» The problem
In the records below, begin at the line containing "camera: 15 degrees right, 20 degrees up" and end at the line containing "(651, 342) = (788, 240): yellow"; quote every line in that span exactly, including both boundary lines, and no others.

» Provided entries
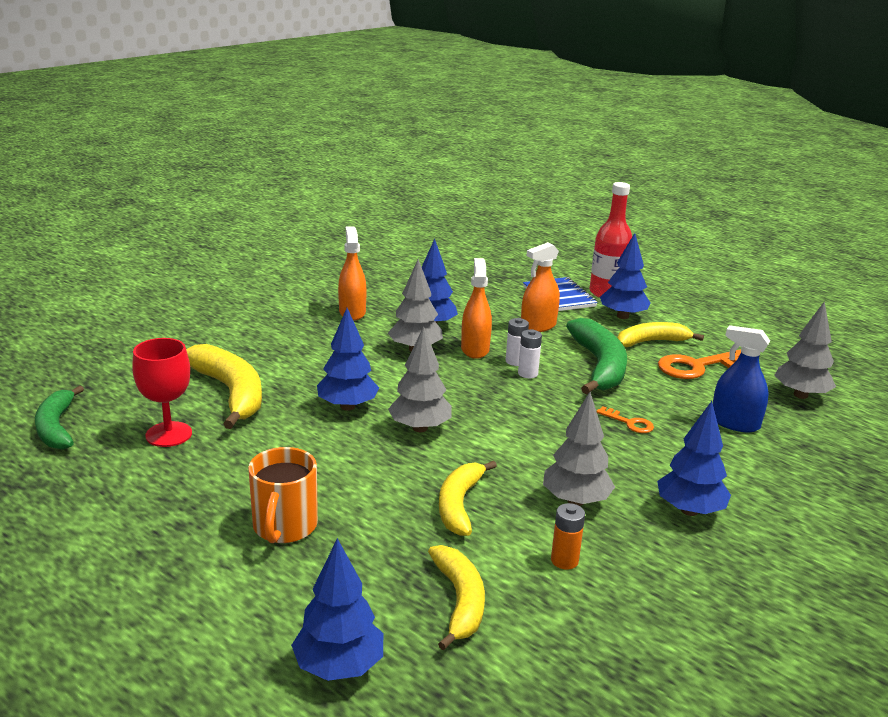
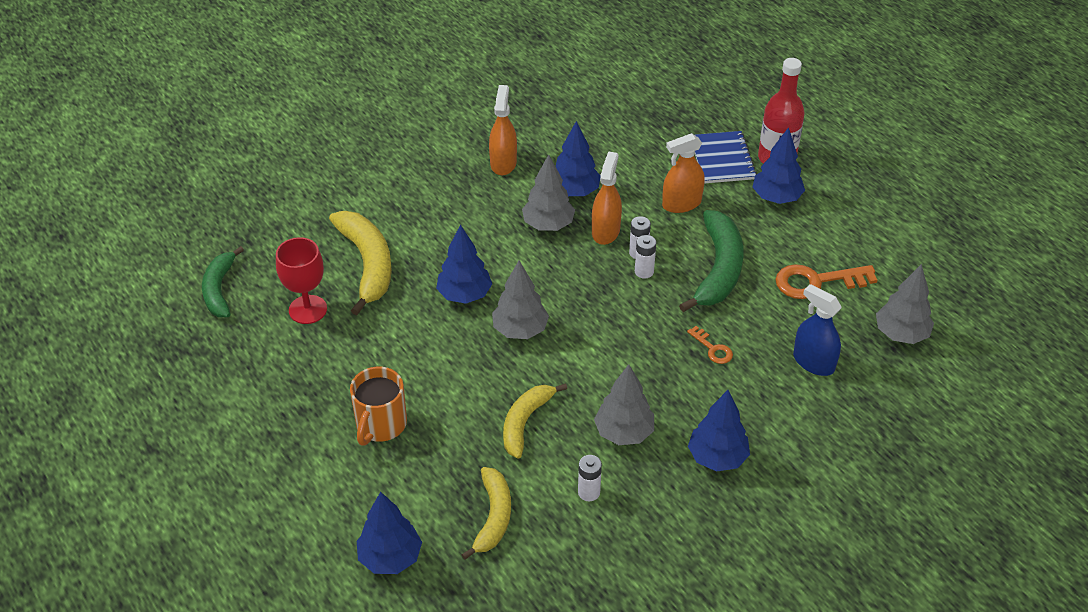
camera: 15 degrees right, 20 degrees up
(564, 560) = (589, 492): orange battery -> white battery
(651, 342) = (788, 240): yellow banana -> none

==

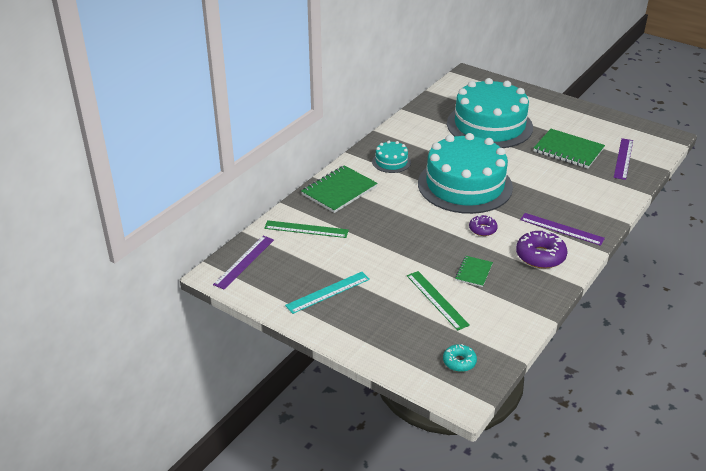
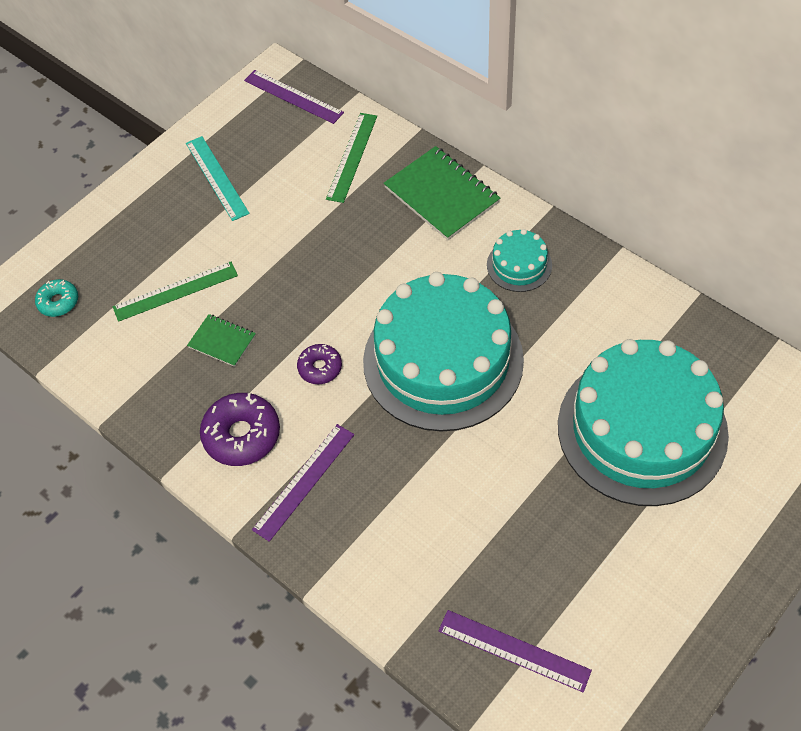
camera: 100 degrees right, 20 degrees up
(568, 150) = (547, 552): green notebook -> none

» Response for this exercise
camera: 15 degrees right, 20 degrees up
(564, 560) = (589, 492): orange battery -> white battery
(651, 342) = (788, 240): yellow banana -> none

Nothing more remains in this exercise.